*** Records for this exercise Section Begins ***
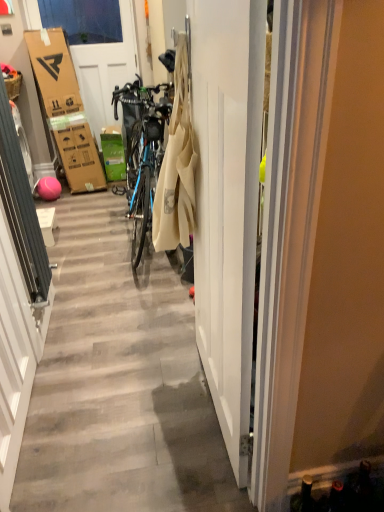
This screenshot has height=512, width=384. Describe the element at coordinates (227, 203) in the screenshot. I see `white glossy door at center, the first door positioned from the front` at that location.

Describe the element at coordinates (97, 51) in the screenshot. I see `white cardboard at upper left, positioned as the first door in back-to-front order` at that location.

What do you see at coordinates (120, 382) in the screenshot? I see `matte blue bicycle at center` at bounding box center [120, 382].

Identify the location of white glossy door at center, the first door positioned from the front. (227, 203).

Who is shorter, white glossy door at center, which is the 2th door in left-to-right order, or white cardboard at upper left, which appears as the 2th door when viewed from the right?

white glossy door at center, which is the 2th door in left-to-right order.

Considering the sizes of white glossy door at center, arranged as the 1th door when ordered from the bottom, and white cardboard at upper left, which ranks as the first door in left-to-right order, in the image, is white glossy door at center, arranged as the 1th door when ordered from the bottom, bigger or smaller than white cardboard at upper left, which ranks as the first door in left-to-right order,?

Clearly, white glossy door at center, arranged as the 1th door when ordered from the bottom, is larger in size than white cardboard at upper left, which ranks as the first door in left-to-right order.

Is white glossy door at center, the first door positioned from the front, oriented away from white cardboard at upper left, positioned as the 2th door in bottom-to-top order?

white glossy door at center, the first door positioned from the front, does not have its back to white cardboard at upper left, positioned as the 2th door in bottom-to-top order.

Is white glossy door at center, which is the 2th door in left-to-right order, in front of or behind white cardboard at upper left, which ranks as the first door in left-to-right order, in the image?

white glossy door at center, which is the 2th door in left-to-right order, is in front of white cardboard at upper left, which ranks as the first door in left-to-right order.

Locate an element on the screen. This screenshot has height=512, width=384. path below the matte brown picnic basket at left (from a real-world perspective) is located at coordinates (120, 382).

Would you say matte blue bicycle at center is to the left or to the right of matte brown picnic basket at left in the picture?

Based on their positions, matte blue bicycle at center is located to the right of matte brown picnic basket at left.

Identify the location of door above the matte brown picnic basket at left (from the image's perspective). (97, 51).

Is matte brown picnic basket at left taller or shorter than white cardboard at upper left, which ranks as the first door in left-to-right order?

In the image, matte brown picnic basket at left appears to be shorter than white cardboard at upper left, which ranks as the first door in left-to-right order.

Is matte brown picnic basket at left inside or outside of white cardboard at upper left, positioned as the 2th door in bottom-to-top order?

matte brown picnic basket at left cannot be found inside white cardboard at upper left, positioned as the 2th door in bottom-to-top order.

Between matte brown picnic basket at left and white cardboard at upper left, positioned as the 2th door in bottom-to-top order, which one has smaller size?

matte brown picnic basket at left is smaller.

From the image's perspective, between matte blue bicycle at center and white glossy door at center, the first door positioned from the front, which one is located above?

white glossy door at center, the first door positioned from the front.

Is matte blue bicycle at center positioned beyond the bounds of white glossy door at center, which is counted as the 2th door, starting from the back?

Yes, matte blue bicycle at center is not within white glossy door at center, which is counted as the 2th door, starting from the back.

Between matte blue bicycle at center and white glossy door at center, arranged as the 1th door when ordered from the bottom, which one appears on the left side from the viewer's perspective?

From the viewer's perspective, matte blue bicycle at center appears more on the left side.

Considering the positions of objects white glossy door at center, arranged as the 1th door when ordered from the bottom, and matte blue bicycle at center in the image provided, who is more to the right, white glossy door at center, arranged as the 1th door when ordered from the bottom, or matte blue bicycle at center?

Positioned to the right is white glossy door at center, arranged as the 1th door when ordered from the bottom.

Can you confirm if white glossy door at center, the first door positioned from the front, is shorter than matte blue bicycle at center?

Correct, white glossy door at center, the first door positioned from the front, is not as tall as matte blue bicycle at center.

There is a matte blue bicycle at center. Where is `the 1st door above it (from a real-world perspective)`? the 1st door above it (from a real-world perspective) is located at coordinates (227, 203).

Which of these two, white glossy door at center, which is the 2th door in left-to-right order, or matte blue bicycle at center, is thinner?

With smaller width is white glossy door at center, which is the 2th door in left-to-right order.

In the scene shown: Between white cardboard at upper left, acting as the 1th door starting from the top, and white glossy door at center, which is the 2th door in left-to-right order, which one has larger width?

white glossy door at center, which is the 2th door in left-to-right order.

Does white cardboard at upper left, which ranks as the first door in left-to-right order, have a smaller size compared to white glossy door at center, marked as the first door in a right-to-left arrangement?

Indeed, white cardboard at upper left, which ranks as the first door in left-to-right order, has a smaller size compared to white glossy door at center, marked as the first door in a right-to-left arrangement.

Could you tell me if white cardboard at upper left, acting as the second door starting from the front, is turned towards white glossy door at center, which is counted as the 2th door, starting from the back?

Yes, white cardboard at upper left, acting as the second door starting from the front, is facing white glossy door at center, which is counted as the 2th door, starting from the back.

Is the surface of white cardboard at upper left, which ranks as the first door in left-to-right order, in direct contact with matte brown picnic basket at left?

No.

Between white cardboard at upper left, which appears as the 2th door when viewed from the right, and matte brown picnic basket at left, which one appears on the left side from the viewer's perspective?

matte brown picnic basket at left is more to the left.

How much distance is there between white cardboard at upper left, which appears as the 2th door when viewed from the right, and matte brown picnic basket at left?

They are 7.22 feet apart.

Which object is more forward, white cardboard at upper left, which appears as the 2th door when viewed from the right, or matte brown picnic basket at left?

matte brown picnic basket at left is in front.

Where is `door below the white cardboard at upper left, which ranks as the first door in left-to-right order (from the image's perspective)`? door below the white cardboard at upper left, which ranks as the first door in left-to-right order (from the image's perspective) is located at coordinates (227, 203).

This screenshot has width=384, height=512. Identify the location of path that appears on the right of matte brown picnic basket at left. (120, 382).

From the image, which object appears to be farther from matte brown picnic basket at left, white glossy door at center, the first door positioned from the front, or white cardboard at upper left, which appears as the 2th door when viewed from the right?

white cardboard at upper left, which appears as the 2th door when viewed from the right, lies further to matte brown picnic basket at left than the other object.

When comparing their distances from white glossy door at center, arranged as the 1th door when ordered from the bottom, does matte brown picnic basket at left or white cardboard at upper left, acting as the 1th door starting from the top, seem further?

white cardboard at upper left, acting as the 1th door starting from the top, is further to white glossy door at center, arranged as the 1th door when ordered from the bottom.

Based on their spatial positions, is matte blue bicycle at center or matte brown picnic basket at left closer to white cardboard at upper left, positioned as the 2th door in bottom-to-top order?

matte brown picnic basket at left is closer to white cardboard at upper left, positioned as the 2th door in bottom-to-top order.

When comparing their distances from matte brown picnic basket at left, does matte blue bicycle at center or white glossy door at center, which is the 2th door in left-to-right order, seem further?

matte blue bicycle at center is positioned further to the anchor matte brown picnic basket at left.

Estimate the real-world distances between objects in this image. Which object is closer to matte blue bicycle at center, white glossy door at center, the first door positioned from the front, or matte brown picnic basket at left?

Among the two, white glossy door at center, the first door positioned from the front, is located nearer to matte blue bicycle at center.

Considering their positions, is matte brown picnic basket at left positioned further to matte blue bicycle at center than white cardboard at upper left, acting as the 1th door starting from the top?

white cardboard at upper left, acting as the 1th door starting from the top.

Estimate the real-world distances between objects in this image. Which object is further from matte brown picnic basket at left, white glossy door at center, the 2th door viewed from the top, or matte blue bicycle at center?

matte blue bicycle at center lies further to matte brown picnic basket at left than the other object.

When comparing their distances from white cardboard at upper left, acting as the second door starting from the front, does white glossy door at center, which is the 2th door in left-to-right order, or matte blue bicycle at center seem closer?

The object closer to white cardboard at upper left, acting as the second door starting from the front, is matte blue bicycle at center.

The image size is (384, 512). I want to click on door between matte blue bicycle at center and white cardboard at upper left, acting as the second door starting from the front, in the front-back direction, so click(227, 203).

Find the location of a particular element. The image size is (384, 512). picnic basket between matte blue bicycle at center and white cardboard at upper left, which ranks as the first door in left-to-right order, in the front-back direction is located at coordinates (13, 85).

Find the location of a particular element. Image resolution: width=384 pixels, height=512 pixels. picnic basket located between white glossy door at center, the first door positioned from the front, and white cardboard at upper left, which appears as the 2th door when viewed from the right, in the depth direction is located at coordinates (13, 85).

Identify the location of door positioned between matte blue bicycle at center and matte brown picnic basket at left from near to far. [227, 203].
*** Records for this exercise Section Ends ***
_Brief_. Find each line above that contains the word "screenshot" and copy those lines out in full. Case counts.

_Reply to the exercise_.
This screenshot has height=512, width=384. Describe the element at coordinates (227, 203) in the screenshot. I see `white glossy door at center, the first door positioned from the front` at that location.
Describe the element at coordinates (97, 51) in the screenshot. I see `white cardboard at upper left, positioned as the first door in back-to-front order` at that location.
What do you see at coordinates (120, 382) in the screenshot? I see `matte blue bicycle at center` at bounding box center [120, 382].
Locate an element on the screen. This screenshot has height=512, width=384. path below the matte brown picnic basket at left (from a real-world perspective) is located at coordinates (120, 382).
This screenshot has width=384, height=512. Identify the location of path that appears on the right of matte brown picnic basket at left. (120, 382).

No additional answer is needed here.